(Information supplied):
--- START ---

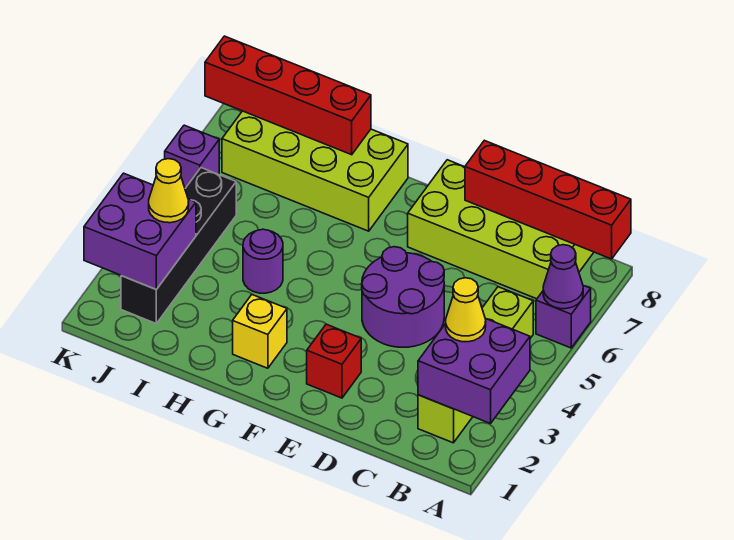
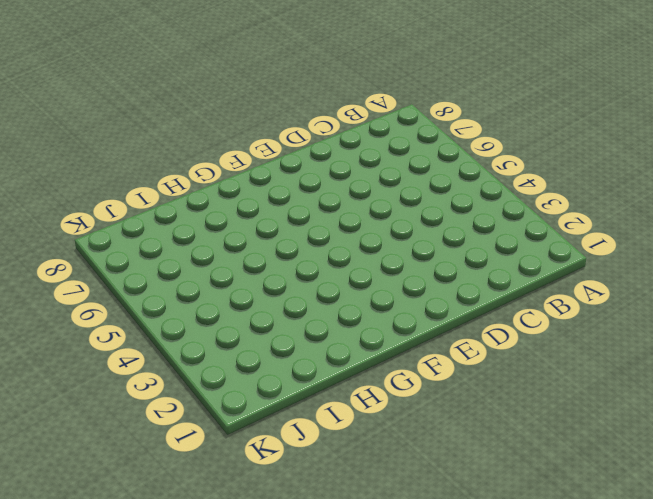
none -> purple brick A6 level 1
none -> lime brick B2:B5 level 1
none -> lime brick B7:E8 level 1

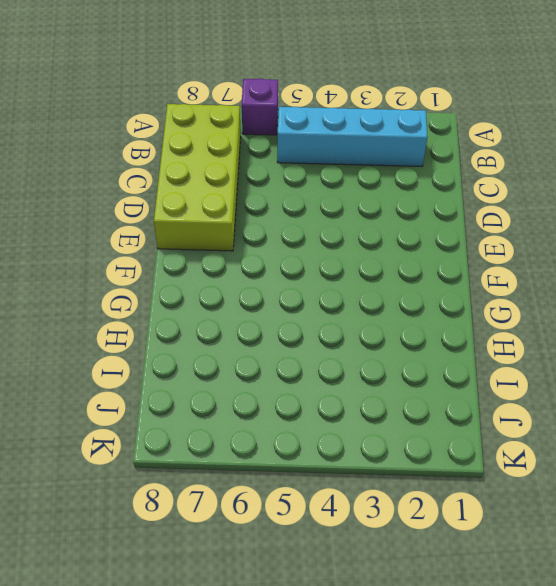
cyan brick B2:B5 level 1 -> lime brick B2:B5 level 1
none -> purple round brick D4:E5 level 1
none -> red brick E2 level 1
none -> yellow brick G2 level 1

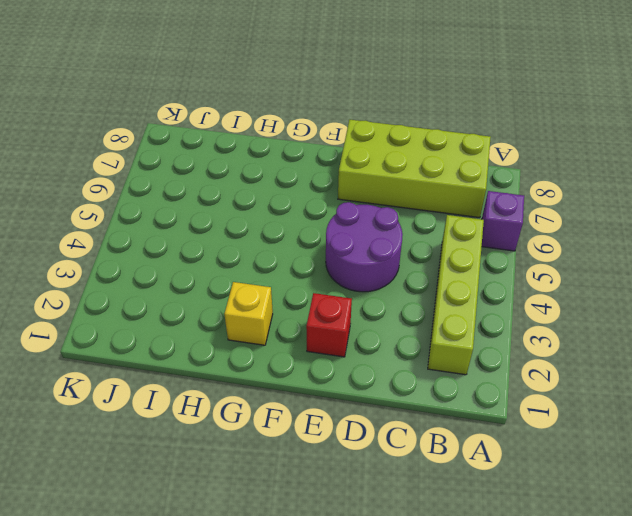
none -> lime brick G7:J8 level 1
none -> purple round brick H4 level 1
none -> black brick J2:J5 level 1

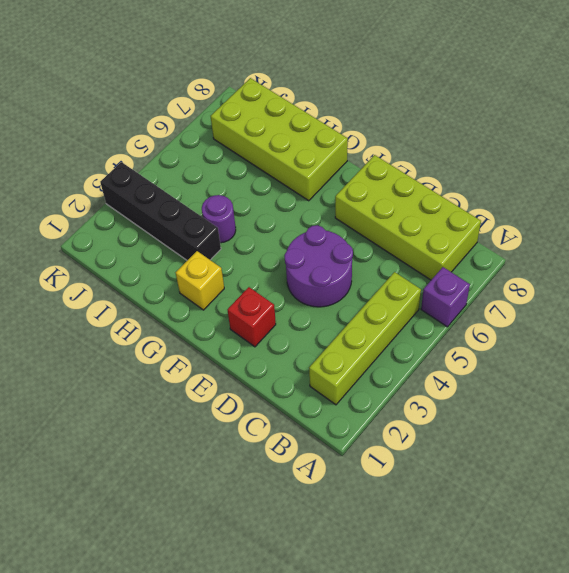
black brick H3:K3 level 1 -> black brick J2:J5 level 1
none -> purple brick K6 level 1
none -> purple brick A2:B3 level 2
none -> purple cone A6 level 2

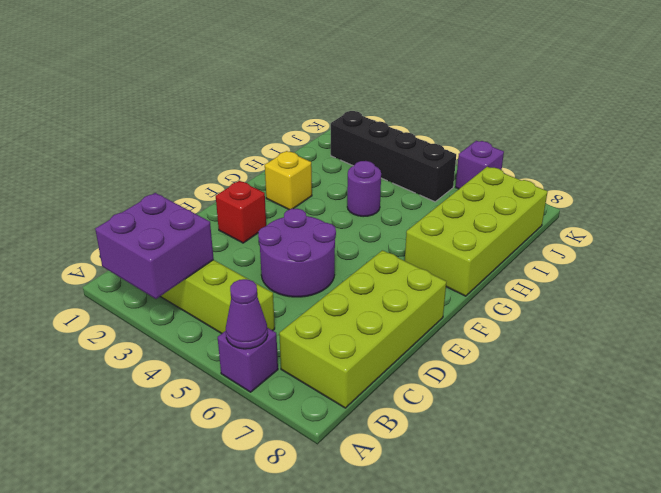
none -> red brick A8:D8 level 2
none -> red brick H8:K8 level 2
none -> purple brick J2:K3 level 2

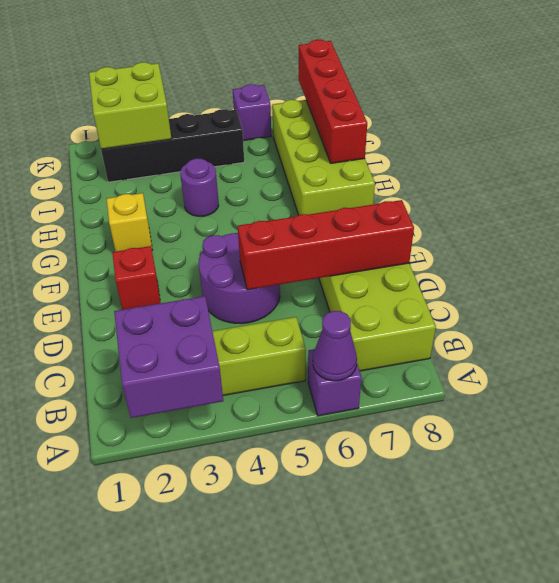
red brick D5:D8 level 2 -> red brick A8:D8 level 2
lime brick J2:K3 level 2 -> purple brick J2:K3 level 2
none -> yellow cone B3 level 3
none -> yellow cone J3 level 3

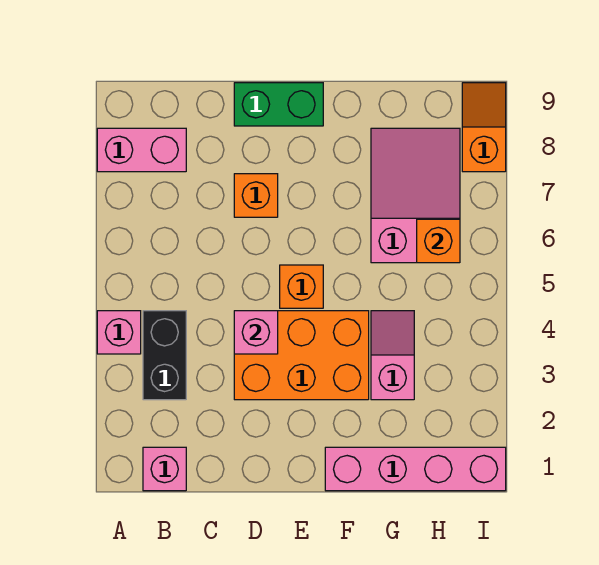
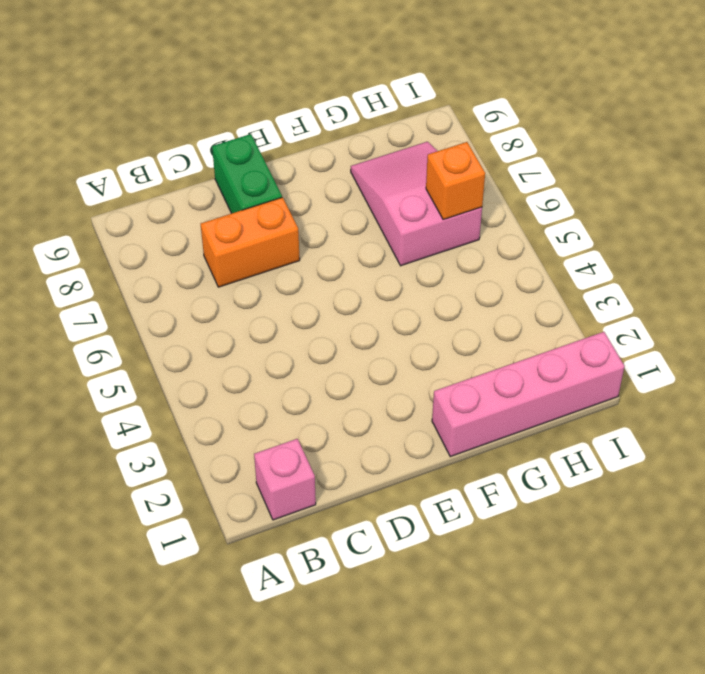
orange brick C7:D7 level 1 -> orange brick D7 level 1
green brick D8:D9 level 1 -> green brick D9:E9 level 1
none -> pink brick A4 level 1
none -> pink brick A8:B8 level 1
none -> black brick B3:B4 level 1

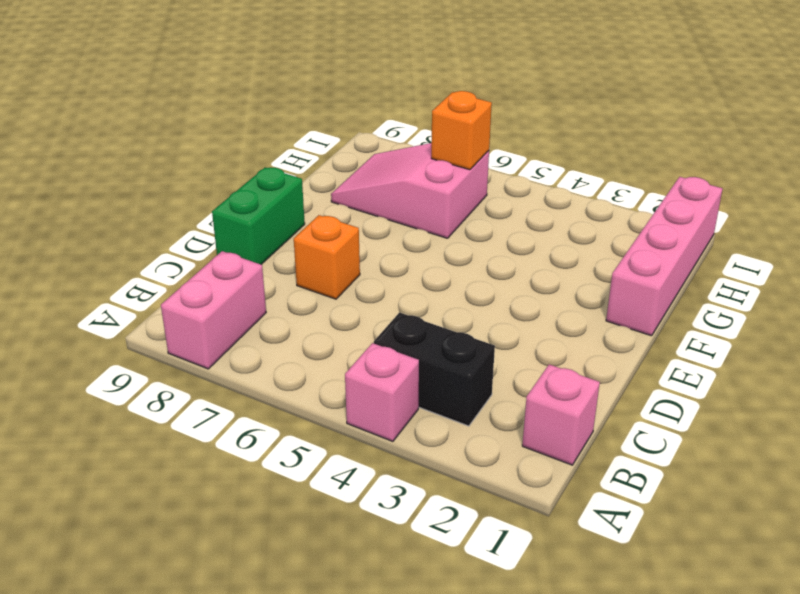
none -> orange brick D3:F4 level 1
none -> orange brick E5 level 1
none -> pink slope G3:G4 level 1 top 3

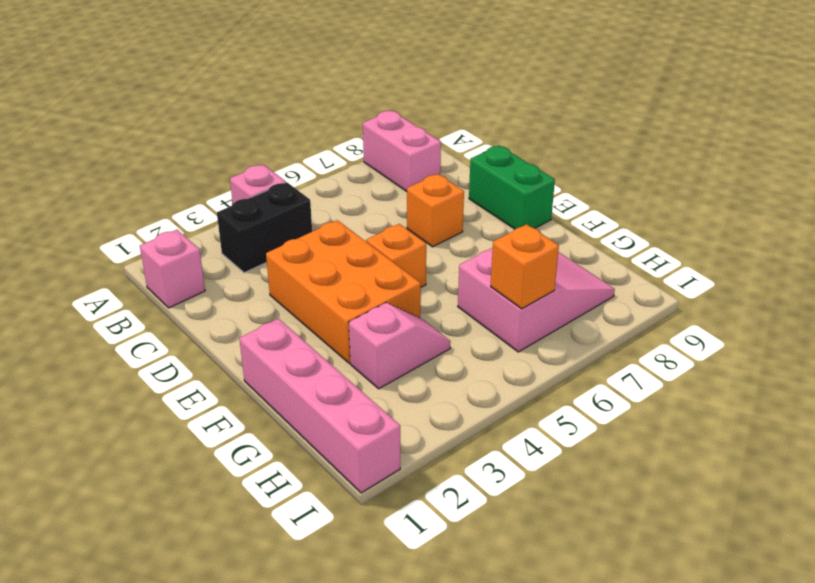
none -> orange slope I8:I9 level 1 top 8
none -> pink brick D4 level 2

--- END ---

Without the pictures, give again exactly the lines above starting at the line containing "black brick H3:K3" and ending at the line containing "none -> orange brick D3:F4 level 1".

(Written solution):
black brick H3:K3 level 1 -> black brick J2:J5 level 1
none -> purple brick K6 level 1
none -> purple brick A2:B3 level 2
none -> purple cone A6 level 2

none -> red brick A8:D8 level 2
none -> red brick H8:K8 level 2
none -> purple brick J2:K3 level 2

red brick D5:D8 level 2 -> red brick A8:D8 level 2
lime brick J2:K3 level 2 -> purple brick J2:K3 level 2
none -> yellow cone B3 level 3
none -> yellow cone J3 level 3

orange brick C7:D7 level 1 -> orange brick D7 level 1
green brick D8:D9 level 1 -> green brick D9:E9 level 1
none -> pink brick A4 level 1
none -> pink brick A8:B8 level 1
none -> black brick B3:B4 level 1

none -> orange brick D3:F4 level 1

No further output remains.